**DESCRIPTION OF THE TASK**
For each line below that contains the word "house", return that line.

Spatial reasoning data
*** Begin section ***

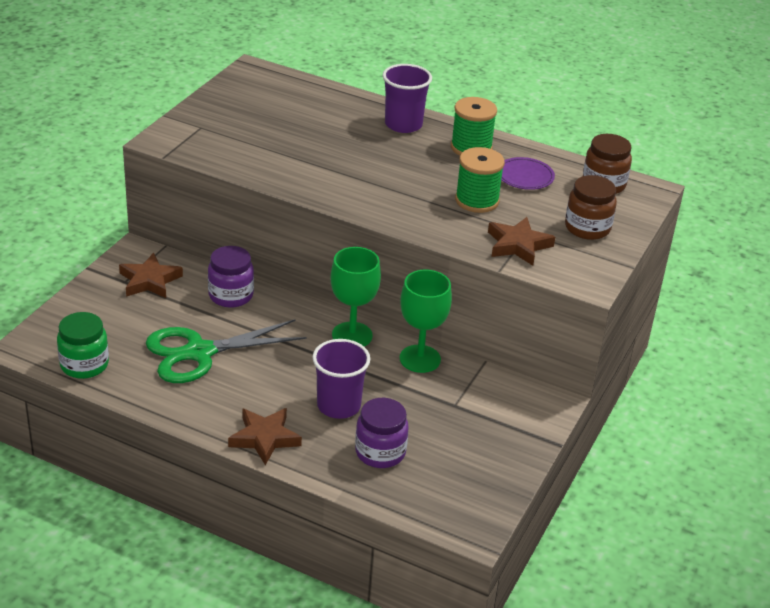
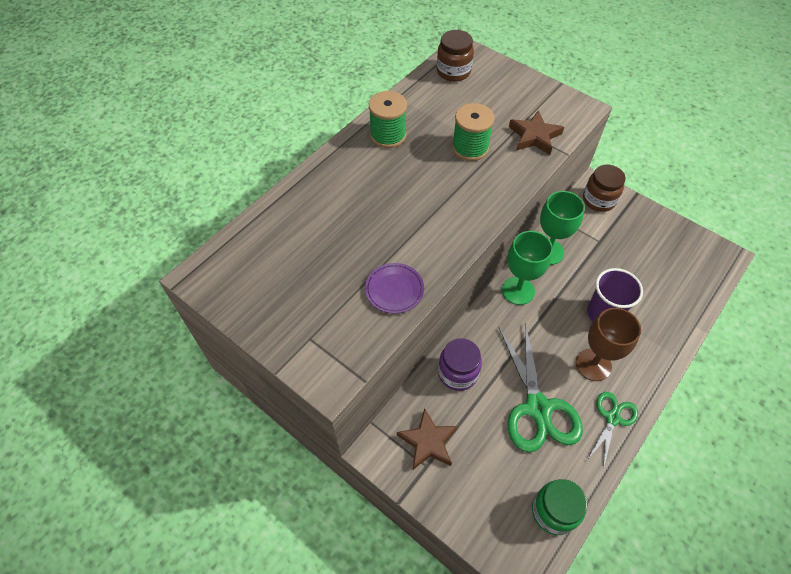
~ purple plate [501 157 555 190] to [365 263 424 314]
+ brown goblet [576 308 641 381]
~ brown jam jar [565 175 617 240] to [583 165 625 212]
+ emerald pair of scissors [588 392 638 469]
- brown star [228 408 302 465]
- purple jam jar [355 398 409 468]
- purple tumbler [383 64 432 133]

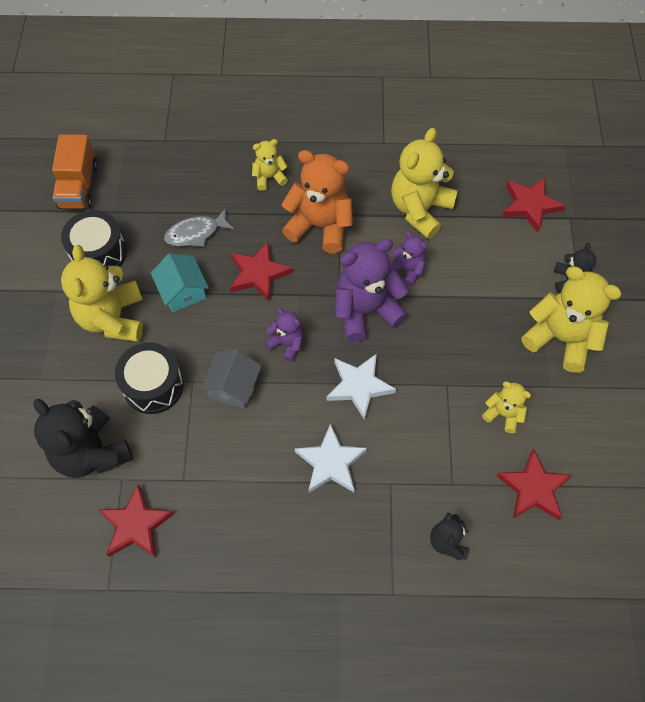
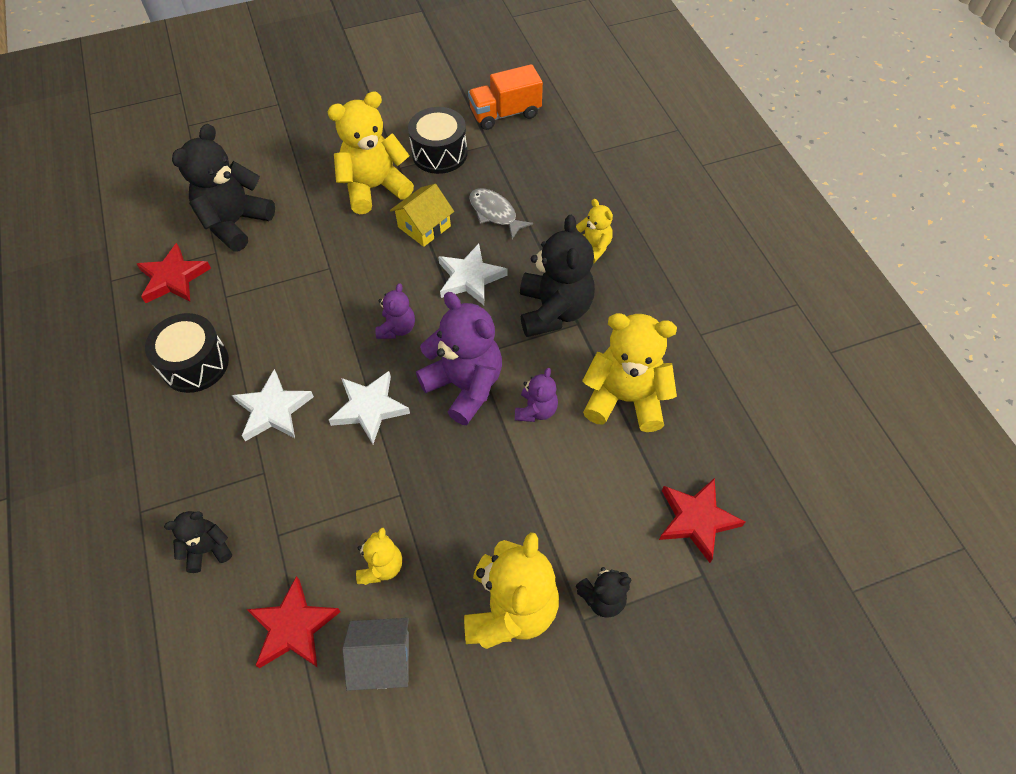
~ black toy drum [115 342 184 414] to [145 313 229 393]
~ grey house [200 349 262 409] to [342 618 409 691]
~ teal house [151 253 209 312] to golden house [390 184 454 247]
~ crimson star [230 242 293 302] to snow-white star [438 244 508 305]
~ orange stuffed bear [281 150 353 254] to black stuffed bear [520 215 595 337]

*** End section ***

**EXERCISE RESPONSE**
~ grey house [200 349 262 409] to [342 618 409 691]
~ teal house [151 253 209 312] to golden house [390 184 454 247]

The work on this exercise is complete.